## YOUR INSTRUCTIONS
Those lines of the data that hold the word "plate" are to be copied out.

::::::::::

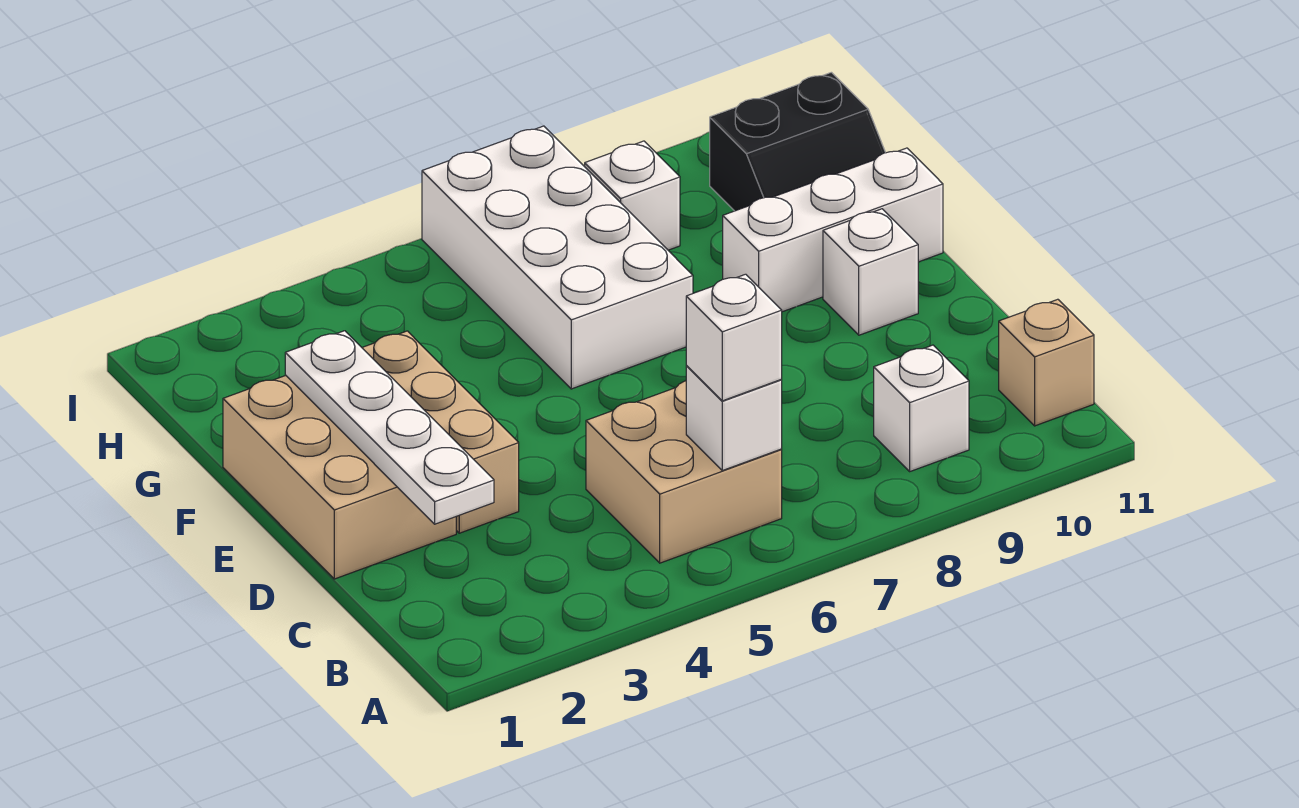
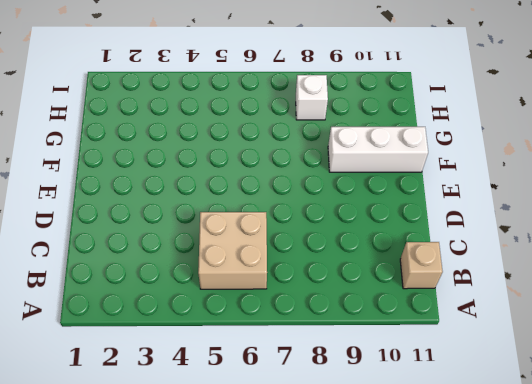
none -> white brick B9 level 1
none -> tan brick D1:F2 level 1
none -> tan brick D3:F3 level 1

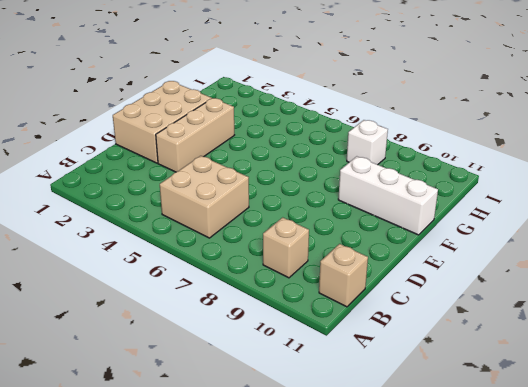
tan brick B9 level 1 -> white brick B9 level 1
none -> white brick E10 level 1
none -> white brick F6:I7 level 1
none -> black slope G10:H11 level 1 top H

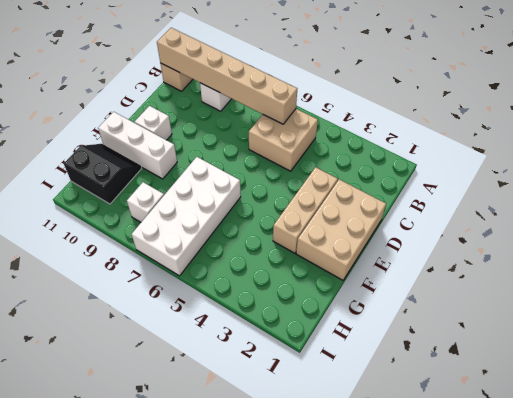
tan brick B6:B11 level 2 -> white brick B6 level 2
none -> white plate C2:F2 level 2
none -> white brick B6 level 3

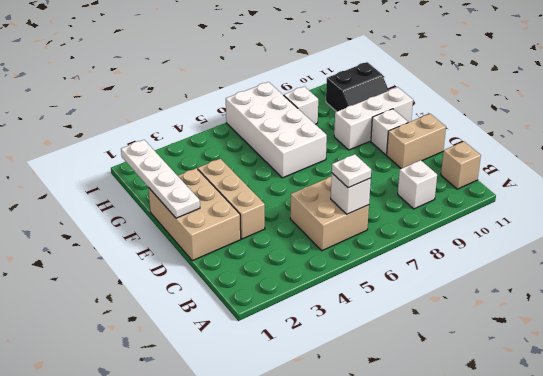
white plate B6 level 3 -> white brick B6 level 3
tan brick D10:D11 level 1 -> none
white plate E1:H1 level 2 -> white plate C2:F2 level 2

::::::::::

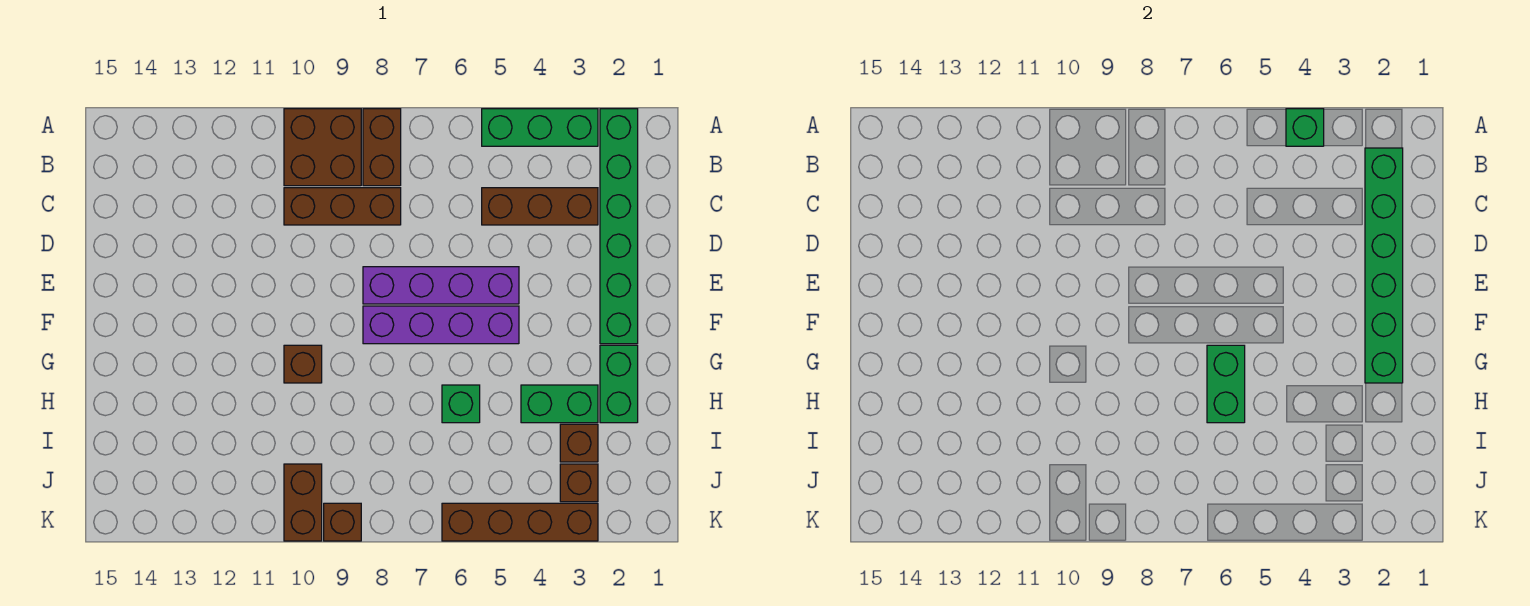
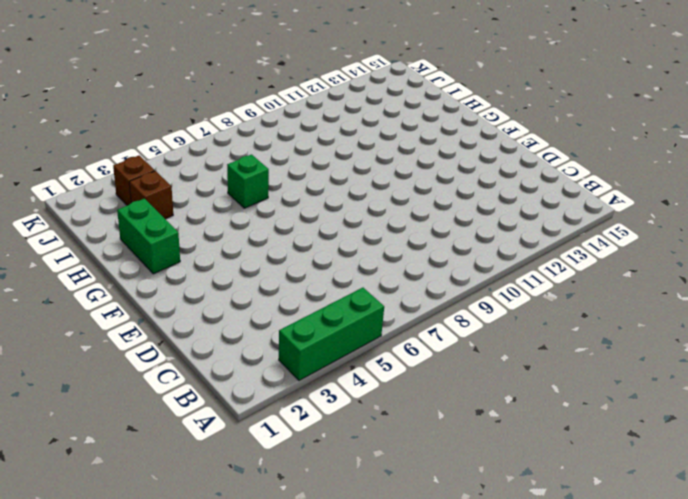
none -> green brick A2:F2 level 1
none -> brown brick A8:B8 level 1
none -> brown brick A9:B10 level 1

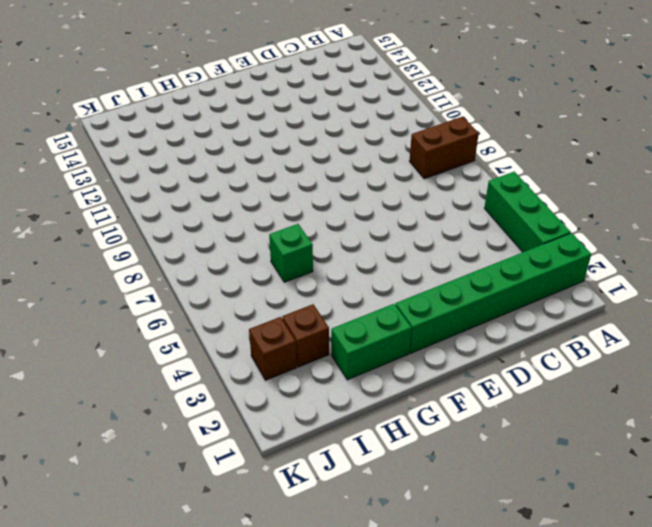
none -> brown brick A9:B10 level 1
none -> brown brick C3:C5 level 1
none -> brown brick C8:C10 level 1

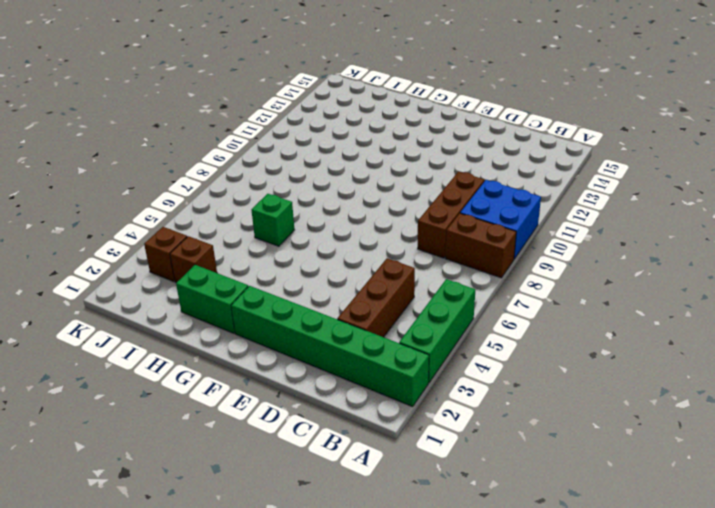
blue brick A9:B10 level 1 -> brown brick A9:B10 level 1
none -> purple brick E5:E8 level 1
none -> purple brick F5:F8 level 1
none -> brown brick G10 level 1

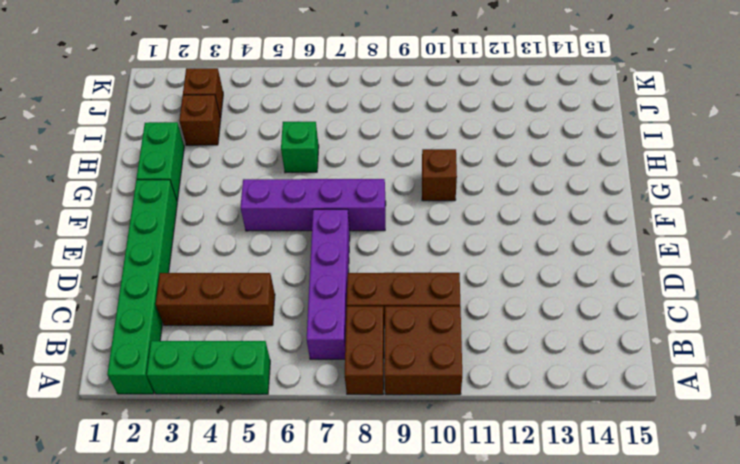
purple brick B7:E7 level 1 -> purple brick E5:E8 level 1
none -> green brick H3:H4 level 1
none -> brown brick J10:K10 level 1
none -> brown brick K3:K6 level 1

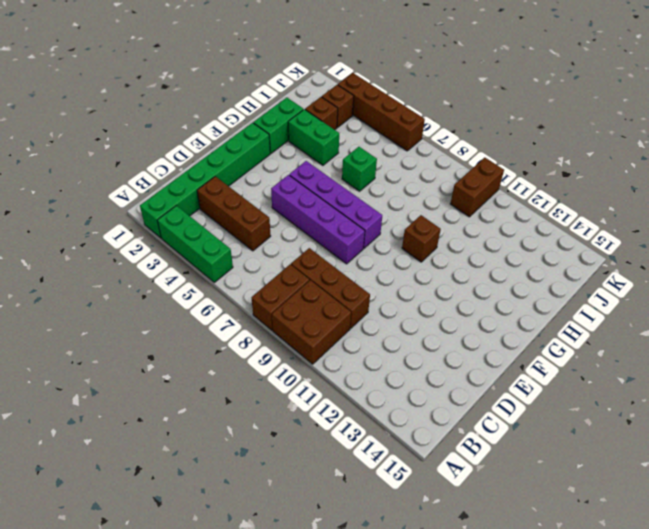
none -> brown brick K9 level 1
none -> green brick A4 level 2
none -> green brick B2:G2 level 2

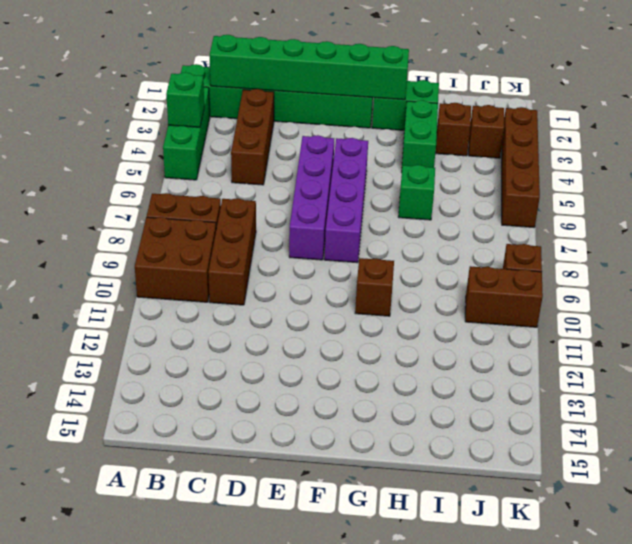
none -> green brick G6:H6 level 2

::::::::::

## SOLUTION BELOW
none -> white plate C2:F2 level 2
white plate B6 level 3 -> white brick B6 level 3
white plate E1:H1 level 2 -> white plate C2:F2 level 2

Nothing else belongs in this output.